*What is required:*
Every record below is to be retyped exactly, with any pictures left out.
======== Extracted data ========
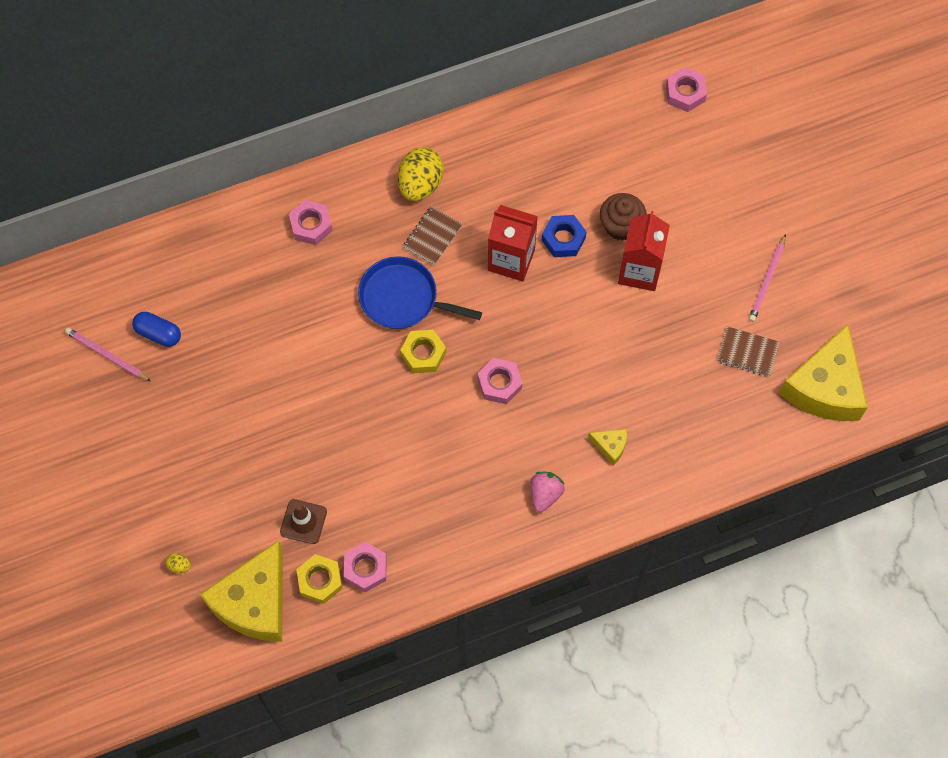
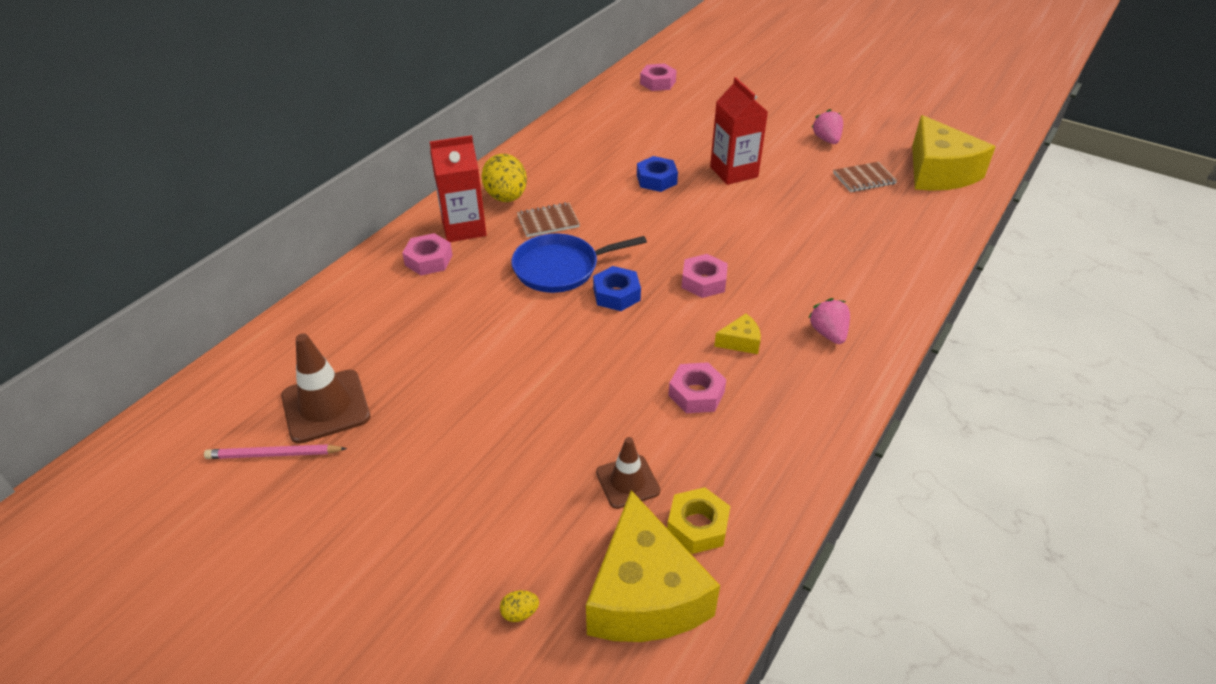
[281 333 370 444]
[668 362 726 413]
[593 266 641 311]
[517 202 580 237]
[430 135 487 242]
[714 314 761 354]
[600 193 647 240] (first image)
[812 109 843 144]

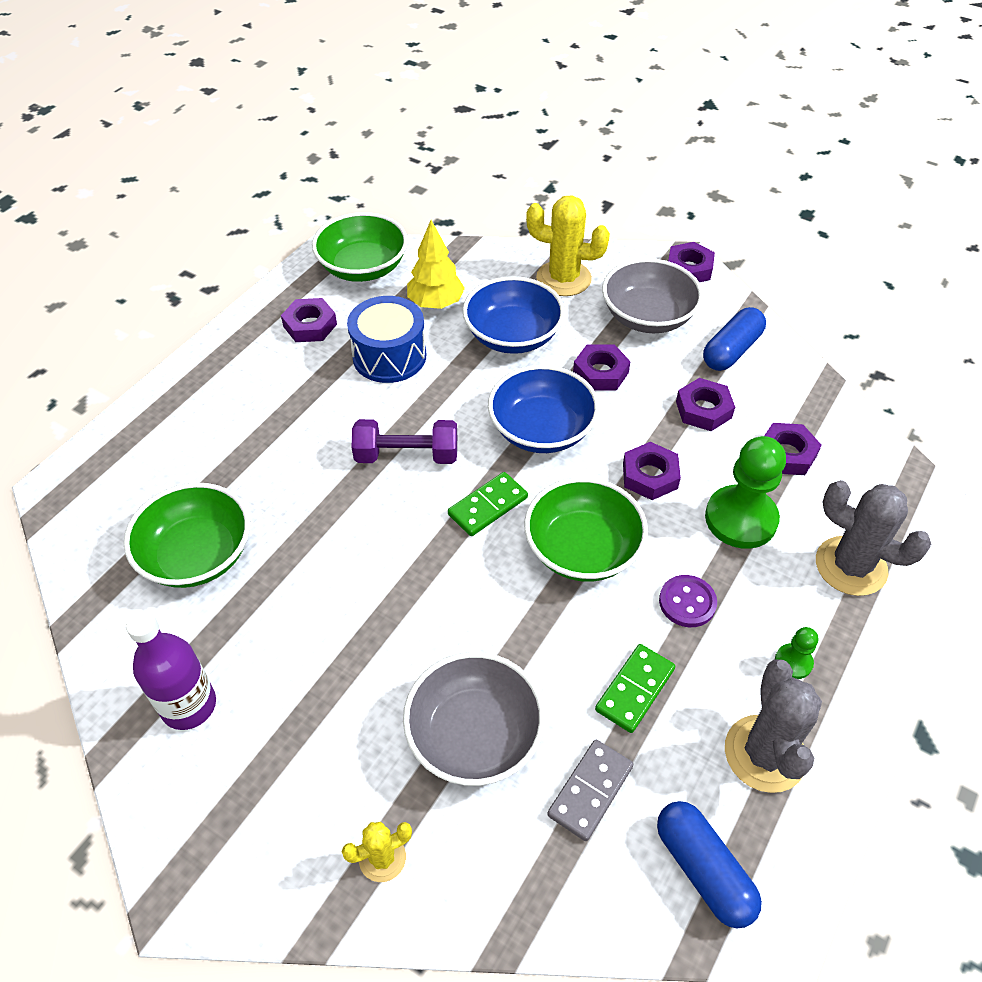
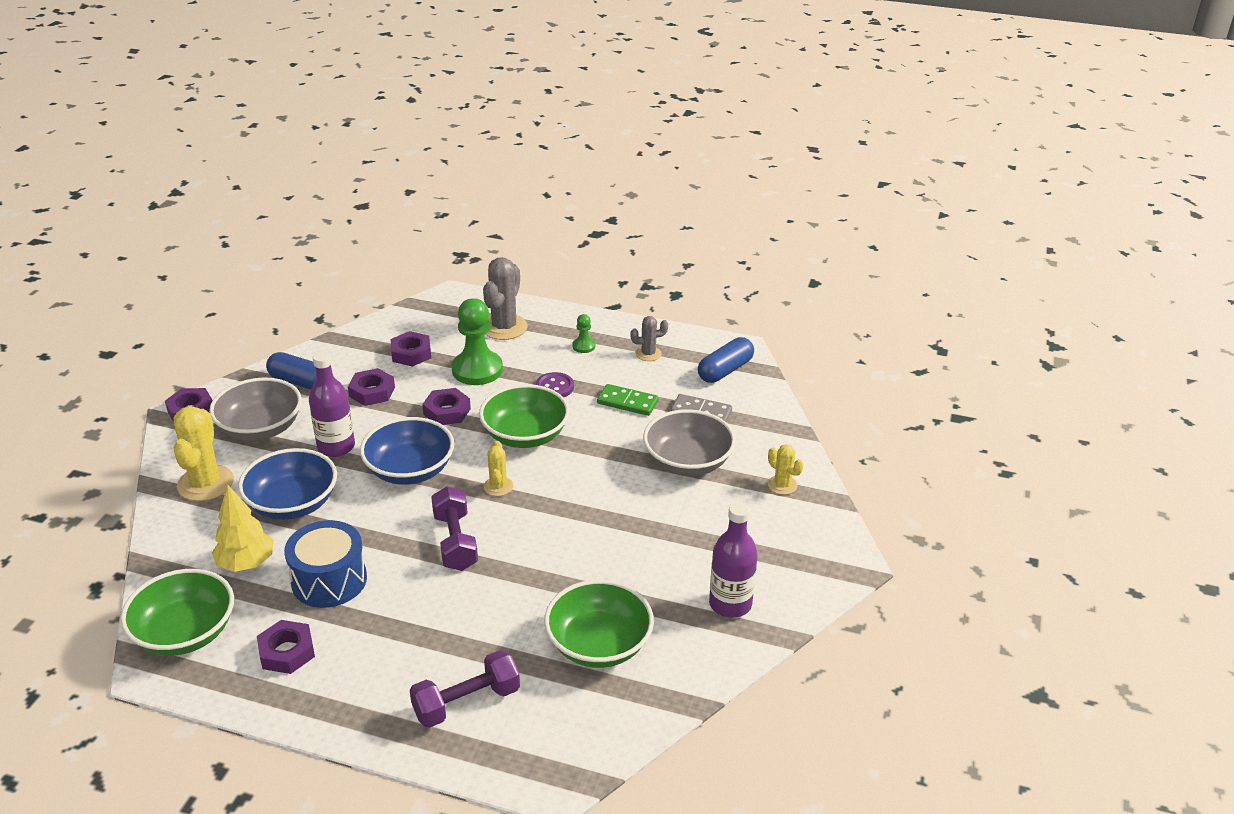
[484 441 513 496]
[309 351 355 457]
[630 316 668 361]
[410 650 520 728]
========
*Result of the exercise:*
[281 333 370 444]
[668 362 726 413]
[593 266 641 311]
[517 202 580 237]
[430 135 487 242]
[714 314 761 354]
[600 193 647 240] (first image)
[812 109 843 144]

[484 441 513 496]
[309 351 355 457]
[630 316 668 361]
[410 650 520 728]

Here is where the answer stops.